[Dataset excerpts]
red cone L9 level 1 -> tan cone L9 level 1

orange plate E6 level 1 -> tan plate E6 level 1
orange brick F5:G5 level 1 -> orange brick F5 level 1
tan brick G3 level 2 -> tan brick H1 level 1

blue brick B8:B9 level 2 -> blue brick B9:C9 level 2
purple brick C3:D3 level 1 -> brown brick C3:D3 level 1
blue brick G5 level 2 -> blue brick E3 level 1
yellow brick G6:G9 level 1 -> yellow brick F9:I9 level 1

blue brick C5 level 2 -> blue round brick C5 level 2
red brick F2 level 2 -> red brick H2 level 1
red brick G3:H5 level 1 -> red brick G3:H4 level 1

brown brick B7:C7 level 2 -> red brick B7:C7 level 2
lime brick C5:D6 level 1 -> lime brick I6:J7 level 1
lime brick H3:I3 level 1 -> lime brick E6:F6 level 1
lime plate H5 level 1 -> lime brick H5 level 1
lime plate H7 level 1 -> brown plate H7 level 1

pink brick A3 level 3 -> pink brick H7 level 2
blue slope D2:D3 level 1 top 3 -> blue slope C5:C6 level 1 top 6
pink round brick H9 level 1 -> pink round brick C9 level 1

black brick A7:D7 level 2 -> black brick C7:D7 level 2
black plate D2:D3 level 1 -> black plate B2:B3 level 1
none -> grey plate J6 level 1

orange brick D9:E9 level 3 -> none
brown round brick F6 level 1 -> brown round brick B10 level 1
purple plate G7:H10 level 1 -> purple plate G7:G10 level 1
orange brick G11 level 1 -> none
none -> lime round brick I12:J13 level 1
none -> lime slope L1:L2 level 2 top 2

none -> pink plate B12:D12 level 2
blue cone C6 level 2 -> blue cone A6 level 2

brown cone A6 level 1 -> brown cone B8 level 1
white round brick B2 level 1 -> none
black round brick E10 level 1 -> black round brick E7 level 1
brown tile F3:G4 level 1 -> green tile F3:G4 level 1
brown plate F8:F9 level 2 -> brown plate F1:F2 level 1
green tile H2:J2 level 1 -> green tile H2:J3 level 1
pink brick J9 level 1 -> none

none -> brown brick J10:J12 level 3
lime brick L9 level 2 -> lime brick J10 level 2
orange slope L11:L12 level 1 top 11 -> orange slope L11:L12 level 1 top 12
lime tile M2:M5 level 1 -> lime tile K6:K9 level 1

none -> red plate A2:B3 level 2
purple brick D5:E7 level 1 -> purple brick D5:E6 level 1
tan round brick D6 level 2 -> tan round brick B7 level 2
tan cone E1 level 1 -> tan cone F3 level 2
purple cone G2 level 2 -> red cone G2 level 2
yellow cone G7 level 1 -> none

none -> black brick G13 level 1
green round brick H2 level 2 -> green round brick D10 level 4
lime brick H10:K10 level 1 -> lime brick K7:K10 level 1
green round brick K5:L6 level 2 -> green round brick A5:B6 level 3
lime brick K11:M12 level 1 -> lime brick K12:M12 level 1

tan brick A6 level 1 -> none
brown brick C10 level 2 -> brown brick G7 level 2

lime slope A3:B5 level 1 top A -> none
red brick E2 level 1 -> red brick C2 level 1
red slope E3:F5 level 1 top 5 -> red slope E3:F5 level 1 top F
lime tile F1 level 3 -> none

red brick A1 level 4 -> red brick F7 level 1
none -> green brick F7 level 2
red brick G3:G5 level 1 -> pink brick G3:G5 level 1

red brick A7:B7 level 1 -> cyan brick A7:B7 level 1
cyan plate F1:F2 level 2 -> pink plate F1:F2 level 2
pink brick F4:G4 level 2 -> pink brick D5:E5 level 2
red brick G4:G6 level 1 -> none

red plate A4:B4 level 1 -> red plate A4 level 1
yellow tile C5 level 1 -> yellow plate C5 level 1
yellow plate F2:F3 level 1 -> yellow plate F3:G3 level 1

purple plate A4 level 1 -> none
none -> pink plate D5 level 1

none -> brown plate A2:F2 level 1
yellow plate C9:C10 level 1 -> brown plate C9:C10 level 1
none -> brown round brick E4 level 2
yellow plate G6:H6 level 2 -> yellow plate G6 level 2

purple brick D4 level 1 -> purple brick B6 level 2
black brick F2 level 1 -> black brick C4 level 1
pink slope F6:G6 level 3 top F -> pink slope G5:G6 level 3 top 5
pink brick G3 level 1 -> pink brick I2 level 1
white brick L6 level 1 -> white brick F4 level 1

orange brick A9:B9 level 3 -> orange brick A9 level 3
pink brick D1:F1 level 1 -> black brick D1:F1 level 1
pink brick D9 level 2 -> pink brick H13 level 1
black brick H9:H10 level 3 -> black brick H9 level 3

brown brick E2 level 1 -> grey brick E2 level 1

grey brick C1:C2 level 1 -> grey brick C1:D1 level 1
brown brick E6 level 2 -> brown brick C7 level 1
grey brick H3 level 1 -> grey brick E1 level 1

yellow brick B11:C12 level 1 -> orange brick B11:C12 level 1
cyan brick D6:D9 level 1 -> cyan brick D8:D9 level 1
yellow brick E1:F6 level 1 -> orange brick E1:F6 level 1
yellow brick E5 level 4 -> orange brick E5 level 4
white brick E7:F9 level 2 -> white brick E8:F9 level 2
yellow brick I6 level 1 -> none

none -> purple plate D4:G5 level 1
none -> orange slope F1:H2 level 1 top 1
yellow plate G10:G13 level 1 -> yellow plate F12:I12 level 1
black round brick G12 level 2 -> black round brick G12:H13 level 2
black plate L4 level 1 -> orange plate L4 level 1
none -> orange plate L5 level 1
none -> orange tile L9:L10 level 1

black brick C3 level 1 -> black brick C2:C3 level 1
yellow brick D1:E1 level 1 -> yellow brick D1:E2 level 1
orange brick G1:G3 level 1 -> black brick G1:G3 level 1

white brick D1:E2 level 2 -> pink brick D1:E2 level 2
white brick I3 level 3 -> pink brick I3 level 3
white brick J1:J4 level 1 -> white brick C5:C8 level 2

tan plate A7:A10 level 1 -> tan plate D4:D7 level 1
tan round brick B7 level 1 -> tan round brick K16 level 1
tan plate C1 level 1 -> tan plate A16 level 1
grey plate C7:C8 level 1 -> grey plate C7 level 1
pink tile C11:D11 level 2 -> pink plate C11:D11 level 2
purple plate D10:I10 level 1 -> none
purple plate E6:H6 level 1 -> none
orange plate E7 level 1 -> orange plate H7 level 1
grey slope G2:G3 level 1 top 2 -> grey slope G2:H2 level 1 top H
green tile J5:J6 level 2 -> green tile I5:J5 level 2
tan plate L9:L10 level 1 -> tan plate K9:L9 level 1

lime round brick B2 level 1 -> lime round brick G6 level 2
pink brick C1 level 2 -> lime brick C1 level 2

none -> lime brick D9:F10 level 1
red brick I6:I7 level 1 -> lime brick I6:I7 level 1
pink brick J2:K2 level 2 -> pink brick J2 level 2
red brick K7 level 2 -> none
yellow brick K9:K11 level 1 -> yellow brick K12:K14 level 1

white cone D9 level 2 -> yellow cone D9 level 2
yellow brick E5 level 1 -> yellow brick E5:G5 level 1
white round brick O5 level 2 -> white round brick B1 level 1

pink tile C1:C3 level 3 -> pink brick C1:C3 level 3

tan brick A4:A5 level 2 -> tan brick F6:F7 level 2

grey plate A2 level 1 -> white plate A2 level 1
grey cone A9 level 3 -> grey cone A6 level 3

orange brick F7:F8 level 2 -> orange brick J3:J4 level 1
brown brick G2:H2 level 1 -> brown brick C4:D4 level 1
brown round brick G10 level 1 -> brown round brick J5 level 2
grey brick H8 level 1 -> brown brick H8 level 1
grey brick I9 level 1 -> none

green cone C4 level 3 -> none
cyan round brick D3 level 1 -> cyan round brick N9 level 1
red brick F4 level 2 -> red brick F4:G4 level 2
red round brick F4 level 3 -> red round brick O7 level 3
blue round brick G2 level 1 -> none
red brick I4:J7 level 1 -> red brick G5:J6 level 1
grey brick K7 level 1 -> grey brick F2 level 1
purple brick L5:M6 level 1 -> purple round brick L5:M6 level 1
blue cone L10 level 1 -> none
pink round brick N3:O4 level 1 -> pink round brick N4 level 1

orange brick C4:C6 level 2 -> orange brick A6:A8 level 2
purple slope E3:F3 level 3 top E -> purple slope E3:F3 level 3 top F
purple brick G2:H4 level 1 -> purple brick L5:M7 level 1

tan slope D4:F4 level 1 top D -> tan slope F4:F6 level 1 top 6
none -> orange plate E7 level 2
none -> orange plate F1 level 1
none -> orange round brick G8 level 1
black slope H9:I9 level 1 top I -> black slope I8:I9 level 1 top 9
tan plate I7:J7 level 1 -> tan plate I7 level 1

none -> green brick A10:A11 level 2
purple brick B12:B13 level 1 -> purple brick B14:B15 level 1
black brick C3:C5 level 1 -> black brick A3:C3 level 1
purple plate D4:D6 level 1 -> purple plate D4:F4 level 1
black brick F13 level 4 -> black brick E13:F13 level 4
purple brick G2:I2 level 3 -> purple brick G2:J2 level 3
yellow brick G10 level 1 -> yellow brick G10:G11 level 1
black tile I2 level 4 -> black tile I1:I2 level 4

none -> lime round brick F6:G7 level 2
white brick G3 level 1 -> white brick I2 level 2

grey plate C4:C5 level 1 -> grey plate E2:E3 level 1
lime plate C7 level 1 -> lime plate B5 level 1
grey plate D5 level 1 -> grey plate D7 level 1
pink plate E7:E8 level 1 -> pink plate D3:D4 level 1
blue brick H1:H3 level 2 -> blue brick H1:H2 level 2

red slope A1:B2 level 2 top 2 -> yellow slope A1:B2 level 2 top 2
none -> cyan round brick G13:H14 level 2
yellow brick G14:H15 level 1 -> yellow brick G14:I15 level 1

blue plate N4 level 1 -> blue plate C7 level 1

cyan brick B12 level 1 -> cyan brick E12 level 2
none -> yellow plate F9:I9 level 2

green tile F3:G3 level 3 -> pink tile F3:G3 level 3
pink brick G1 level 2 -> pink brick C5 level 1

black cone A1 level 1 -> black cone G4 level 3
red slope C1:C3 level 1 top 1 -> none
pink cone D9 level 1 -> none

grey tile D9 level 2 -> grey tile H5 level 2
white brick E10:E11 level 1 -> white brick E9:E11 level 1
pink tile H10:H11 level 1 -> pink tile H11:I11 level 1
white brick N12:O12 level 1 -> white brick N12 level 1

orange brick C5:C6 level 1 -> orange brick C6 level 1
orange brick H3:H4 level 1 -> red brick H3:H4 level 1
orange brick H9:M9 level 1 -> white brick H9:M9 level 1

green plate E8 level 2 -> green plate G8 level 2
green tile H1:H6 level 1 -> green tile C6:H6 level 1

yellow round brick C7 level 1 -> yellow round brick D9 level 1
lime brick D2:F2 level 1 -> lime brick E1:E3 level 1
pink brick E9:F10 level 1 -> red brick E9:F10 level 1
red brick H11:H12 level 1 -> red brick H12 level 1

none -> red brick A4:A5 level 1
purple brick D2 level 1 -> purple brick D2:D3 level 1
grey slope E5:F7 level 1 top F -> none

[Directions for this task] In the entries above, the lines from the one bearing "none -> orange plate F1 level 1" up to and including the one bearing "none -> lime round brick F6:G7 level 2" should be transcribed exactly; no other line is wanted.

[Completed task]
none -> orange plate F1 level 1
none -> orange round brick G8 level 1
black slope H9:I9 level 1 top I -> black slope I8:I9 level 1 top 9
tan plate I7:J7 level 1 -> tan plate I7 level 1

none -> green brick A10:A11 level 2
purple brick B12:B13 level 1 -> purple brick B14:B15 level 1
black brick C3:C5 level 1 -> black brick A3:C3 level 1
purple plate D4:D6 level 1 -> purple plate D4:F4 level 1
black brick F13 level 4 -> black brick E13:F13 level 4
purple brick G2:I2 level 3 -> purple brick G2:J2 level 3
yellow brick G10 level 1 -> yellow brick G10:G11 level 1
black tile I2 level 4 -> black tile I1:I2 level 4

none -> lime round brick F6:G7 level 2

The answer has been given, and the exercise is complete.